- WHAT NEEDS TO BE DONE -
Return only what lies between the first line of the entries and the line containing "NTC1: 22k (+9V, U4/GP0) -> 1k (+9V, U4/GP0)", both lines included.

=== Section Start ===

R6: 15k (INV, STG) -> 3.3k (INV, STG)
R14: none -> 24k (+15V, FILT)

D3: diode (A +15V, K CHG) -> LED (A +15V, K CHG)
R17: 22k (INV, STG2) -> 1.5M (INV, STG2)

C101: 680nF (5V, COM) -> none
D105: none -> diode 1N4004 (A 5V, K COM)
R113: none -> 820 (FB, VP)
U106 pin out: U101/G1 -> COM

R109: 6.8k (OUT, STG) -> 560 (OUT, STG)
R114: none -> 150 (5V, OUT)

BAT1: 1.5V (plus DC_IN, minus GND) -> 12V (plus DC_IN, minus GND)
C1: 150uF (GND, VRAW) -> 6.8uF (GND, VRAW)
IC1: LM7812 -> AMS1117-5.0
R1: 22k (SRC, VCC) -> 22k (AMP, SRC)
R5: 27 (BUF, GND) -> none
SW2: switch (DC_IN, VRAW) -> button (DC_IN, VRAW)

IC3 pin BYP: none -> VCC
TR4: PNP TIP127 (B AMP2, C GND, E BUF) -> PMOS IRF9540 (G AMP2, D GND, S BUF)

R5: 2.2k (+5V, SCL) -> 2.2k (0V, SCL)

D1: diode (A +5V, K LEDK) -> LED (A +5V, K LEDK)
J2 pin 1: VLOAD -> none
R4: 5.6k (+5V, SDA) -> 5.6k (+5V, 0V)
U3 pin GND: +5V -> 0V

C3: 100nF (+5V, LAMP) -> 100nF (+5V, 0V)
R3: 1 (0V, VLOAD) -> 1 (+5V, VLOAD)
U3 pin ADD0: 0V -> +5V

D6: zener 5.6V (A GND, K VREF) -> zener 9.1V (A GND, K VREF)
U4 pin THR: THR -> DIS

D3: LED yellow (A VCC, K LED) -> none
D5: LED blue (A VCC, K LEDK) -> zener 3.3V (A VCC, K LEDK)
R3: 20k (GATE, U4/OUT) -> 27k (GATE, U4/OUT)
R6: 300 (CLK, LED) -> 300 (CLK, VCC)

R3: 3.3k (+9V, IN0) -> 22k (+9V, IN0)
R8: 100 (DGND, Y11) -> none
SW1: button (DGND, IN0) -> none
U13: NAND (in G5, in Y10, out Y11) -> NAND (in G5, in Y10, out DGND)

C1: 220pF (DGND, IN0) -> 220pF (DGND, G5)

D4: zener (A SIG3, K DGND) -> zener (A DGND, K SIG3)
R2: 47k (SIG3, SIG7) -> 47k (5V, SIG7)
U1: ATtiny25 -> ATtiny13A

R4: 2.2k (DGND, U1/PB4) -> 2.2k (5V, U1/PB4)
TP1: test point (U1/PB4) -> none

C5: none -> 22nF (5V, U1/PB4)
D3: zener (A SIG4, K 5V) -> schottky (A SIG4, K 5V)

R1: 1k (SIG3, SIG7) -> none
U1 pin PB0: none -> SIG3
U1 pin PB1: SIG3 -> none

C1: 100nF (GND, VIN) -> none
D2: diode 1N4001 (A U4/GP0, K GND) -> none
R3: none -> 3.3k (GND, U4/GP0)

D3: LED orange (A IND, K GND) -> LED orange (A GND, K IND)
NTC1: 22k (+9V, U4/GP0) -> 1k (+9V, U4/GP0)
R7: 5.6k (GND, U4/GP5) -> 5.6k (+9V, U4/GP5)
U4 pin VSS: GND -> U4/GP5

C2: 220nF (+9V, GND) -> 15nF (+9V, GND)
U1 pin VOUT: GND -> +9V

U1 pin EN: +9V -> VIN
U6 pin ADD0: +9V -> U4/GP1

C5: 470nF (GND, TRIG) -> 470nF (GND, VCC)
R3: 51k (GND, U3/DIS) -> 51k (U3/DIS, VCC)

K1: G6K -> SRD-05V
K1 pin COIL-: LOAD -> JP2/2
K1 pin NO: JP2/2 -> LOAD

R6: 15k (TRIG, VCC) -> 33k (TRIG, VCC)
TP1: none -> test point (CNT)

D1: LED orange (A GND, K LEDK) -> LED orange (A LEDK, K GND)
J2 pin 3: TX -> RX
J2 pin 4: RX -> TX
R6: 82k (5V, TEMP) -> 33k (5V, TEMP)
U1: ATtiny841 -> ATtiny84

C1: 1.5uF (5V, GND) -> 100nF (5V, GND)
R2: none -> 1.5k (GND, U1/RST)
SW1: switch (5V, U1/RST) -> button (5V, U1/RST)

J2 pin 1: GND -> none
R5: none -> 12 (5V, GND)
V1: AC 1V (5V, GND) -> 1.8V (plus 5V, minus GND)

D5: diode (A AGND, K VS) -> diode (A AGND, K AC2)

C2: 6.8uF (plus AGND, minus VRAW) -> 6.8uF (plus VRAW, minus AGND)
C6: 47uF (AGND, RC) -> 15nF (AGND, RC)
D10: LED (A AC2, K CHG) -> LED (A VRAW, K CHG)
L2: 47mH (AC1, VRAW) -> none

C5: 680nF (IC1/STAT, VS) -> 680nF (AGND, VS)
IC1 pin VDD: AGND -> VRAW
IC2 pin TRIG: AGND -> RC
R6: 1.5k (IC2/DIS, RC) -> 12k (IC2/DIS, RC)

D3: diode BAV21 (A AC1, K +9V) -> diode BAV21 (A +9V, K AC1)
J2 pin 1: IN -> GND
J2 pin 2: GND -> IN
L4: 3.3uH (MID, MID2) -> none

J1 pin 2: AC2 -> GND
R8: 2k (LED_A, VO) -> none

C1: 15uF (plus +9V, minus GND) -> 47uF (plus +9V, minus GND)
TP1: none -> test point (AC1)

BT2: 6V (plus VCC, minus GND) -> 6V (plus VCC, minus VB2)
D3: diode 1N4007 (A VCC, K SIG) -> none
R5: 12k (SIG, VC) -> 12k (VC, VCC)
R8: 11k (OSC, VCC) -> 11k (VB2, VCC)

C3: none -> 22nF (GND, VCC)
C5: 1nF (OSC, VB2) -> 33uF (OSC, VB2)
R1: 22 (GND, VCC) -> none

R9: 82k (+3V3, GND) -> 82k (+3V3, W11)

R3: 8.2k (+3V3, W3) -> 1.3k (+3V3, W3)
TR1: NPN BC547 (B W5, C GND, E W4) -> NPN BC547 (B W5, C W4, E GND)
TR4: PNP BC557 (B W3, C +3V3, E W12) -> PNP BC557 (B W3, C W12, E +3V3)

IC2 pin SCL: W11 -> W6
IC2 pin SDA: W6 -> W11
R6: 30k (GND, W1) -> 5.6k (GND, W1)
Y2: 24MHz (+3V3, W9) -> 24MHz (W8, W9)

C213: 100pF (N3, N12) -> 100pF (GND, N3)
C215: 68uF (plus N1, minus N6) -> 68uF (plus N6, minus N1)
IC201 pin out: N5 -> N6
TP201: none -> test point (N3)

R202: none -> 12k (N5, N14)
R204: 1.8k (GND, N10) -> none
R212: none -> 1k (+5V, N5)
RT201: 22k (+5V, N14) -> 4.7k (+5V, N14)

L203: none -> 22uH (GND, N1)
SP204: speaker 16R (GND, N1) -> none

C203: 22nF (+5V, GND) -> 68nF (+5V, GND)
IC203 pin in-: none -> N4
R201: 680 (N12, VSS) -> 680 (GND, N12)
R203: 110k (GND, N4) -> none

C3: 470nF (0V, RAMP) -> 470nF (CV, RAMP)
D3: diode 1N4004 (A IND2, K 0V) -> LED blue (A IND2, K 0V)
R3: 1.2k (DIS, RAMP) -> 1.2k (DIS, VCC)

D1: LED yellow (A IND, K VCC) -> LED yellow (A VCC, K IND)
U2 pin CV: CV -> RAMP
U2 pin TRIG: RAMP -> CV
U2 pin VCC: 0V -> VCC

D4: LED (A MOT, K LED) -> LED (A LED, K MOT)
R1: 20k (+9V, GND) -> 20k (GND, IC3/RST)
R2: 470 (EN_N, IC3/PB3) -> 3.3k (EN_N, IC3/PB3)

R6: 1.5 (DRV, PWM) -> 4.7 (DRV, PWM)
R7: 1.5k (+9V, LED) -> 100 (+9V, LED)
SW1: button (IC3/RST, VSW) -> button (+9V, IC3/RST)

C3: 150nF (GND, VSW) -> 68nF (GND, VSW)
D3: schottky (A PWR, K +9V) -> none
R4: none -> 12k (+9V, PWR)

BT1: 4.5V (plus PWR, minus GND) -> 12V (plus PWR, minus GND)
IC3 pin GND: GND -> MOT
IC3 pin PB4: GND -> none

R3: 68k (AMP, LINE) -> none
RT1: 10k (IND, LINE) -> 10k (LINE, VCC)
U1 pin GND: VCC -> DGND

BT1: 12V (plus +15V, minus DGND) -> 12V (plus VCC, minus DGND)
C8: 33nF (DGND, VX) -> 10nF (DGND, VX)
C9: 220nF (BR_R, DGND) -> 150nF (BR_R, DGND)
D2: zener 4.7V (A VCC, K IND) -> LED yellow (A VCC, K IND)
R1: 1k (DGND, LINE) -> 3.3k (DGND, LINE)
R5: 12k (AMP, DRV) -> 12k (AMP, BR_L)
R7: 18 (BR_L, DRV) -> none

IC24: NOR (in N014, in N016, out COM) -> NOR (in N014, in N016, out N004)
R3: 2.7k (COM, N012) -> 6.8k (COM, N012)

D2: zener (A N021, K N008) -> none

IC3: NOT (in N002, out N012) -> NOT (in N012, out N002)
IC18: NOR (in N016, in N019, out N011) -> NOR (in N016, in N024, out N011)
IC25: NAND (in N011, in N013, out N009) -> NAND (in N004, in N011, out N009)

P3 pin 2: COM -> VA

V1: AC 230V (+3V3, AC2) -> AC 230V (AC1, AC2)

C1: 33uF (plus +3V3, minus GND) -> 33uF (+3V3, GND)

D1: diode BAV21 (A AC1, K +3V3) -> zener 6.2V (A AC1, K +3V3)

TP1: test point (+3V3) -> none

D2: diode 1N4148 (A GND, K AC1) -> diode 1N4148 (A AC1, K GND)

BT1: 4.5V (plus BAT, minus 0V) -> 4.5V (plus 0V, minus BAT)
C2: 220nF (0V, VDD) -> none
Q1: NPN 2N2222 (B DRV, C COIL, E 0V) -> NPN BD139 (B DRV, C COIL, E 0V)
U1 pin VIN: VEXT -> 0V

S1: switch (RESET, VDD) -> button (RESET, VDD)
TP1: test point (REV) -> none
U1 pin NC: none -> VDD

=== Section End ===

- TASK RESPONSE -
R6: 15k (INV, STG) -> 3.3k (INV, STG)
R14: none -> 24k (+15V, FILT)

D3: diode (A +15V, K CHG) -> LED (A +15V, K CHG)
R17: 22k (INV, STG2) -> 1.5M (INV, STG2)

C101: 680nF (5V, COM) -> none
D105: none -> diode 1N4004 (A 5V, K COM)
R113: none -> 820 (FB, VP)
U106 pin out: U101/G1 -> COM

R109: 6.8k (OUT, STG) -> 560 (OUT, STG)
R114: none -> 150 (5V, OUT)

BAT1: 1.5V (plus DC_IN, minus GND) -> 12V (plus DC_IN, minus GND)
C1: 150uF (GND, VRAW) -> 6.8uF (GND, VRAW)
IC1: LM7812 -> AMS1117-5.0
R1: 22k (SRC, VCC) -> 22k (AMP, SRC)
R5: 27 (BUF, GND) -> none
SW2: switch (DC_IN, VRAW) -> button (DC_IN, VRAW)

IC3 pin BYP: none -> VCC
TR4: PNP TIP127 (B AMP2, C GND, E BUF) -> PMOS IRF9540 (G AMP2, D GND, S BUF)

R5: 2.2k (+5V, SCL) -> 2.2k (0V, SCL)

D1: diode (A +5V, K LEDK) -> LED (A +5V, K LEDK)
J2 pin 1: VLOAD -> none
R4: 5.6k (+5V, SDA) -> 5.6k (+5V, 0V)
U3 pin GND: +5V -> 0V

C3: 100nF (+5V, LAMP) -> 100nF (+5V, 0V)
R3: 1 (0V, VLOAD) -> 1 (+5V, VLOAD)
U3 pin ADD0: 0V -> +5V

D6: zener 5.6V (A GND, K VREF) -> zener 9.1V (A GND, K VREF)
U4 pin THR: THR -> DIS

D3: LED yellow (A VCC, K LED) -> none
D5: LED blue (A VCC, K LEDK) -> zener 3.3V (A VCC, K LEDK)
R3: 20k (GATE, U4/OUT) -> 27k (GATE, U4/OUT)
R6: 300 (CLK, LED) -> 300 (CLK, VCC)

R3: 3.3k (+9V, IN0) -> 22k (+9V, IN0)
R8: 100 (DGND, Y11) -> none
SW1: button (DGND, IN0) -> none
U13: NAND (in G5, in Y10, out Y11) -> NAND (in G5, in Y10, out DGND)

C1: 220pF (DGND, IN0) -> 220pF (DGND, G5)

D4: zener (A SIG3, K DGND) -> zener (A DGND, K SIG3)
R2: 47k (SIG3, SIG7) -> 47k (5V, SIG7)
U1: ATtiny25 -> ATtiny13A

R4: 2.2k (DGND, U1/PB4) -> 2.2k (5V, U1/PB4)
TP1: test point (U1/PB4) -> none

C5: none -> 22nF (5V, U1/PB4)
D3: zener (A SIG4, K 5V) -> schottky (A SIG4, K 5V)

R1: 1k (SIG3, SIG7) -> none
U1 pin PB0: none -> SIG3
U1 pin PB1: SIG3 -> none

C1: 100nF (GND, VIN) -> none
D2: diode 1N4001 (A U4/GP0, K GND) -> none
R3: none -> 3.3k (GND, U4/GP0)

D3: LED orange (A IND, K GND) -> LED orange (A GND, K IND)
NTC1: 22k (+9V, U4/GP0) -> 1k (+9V, U4/GP0)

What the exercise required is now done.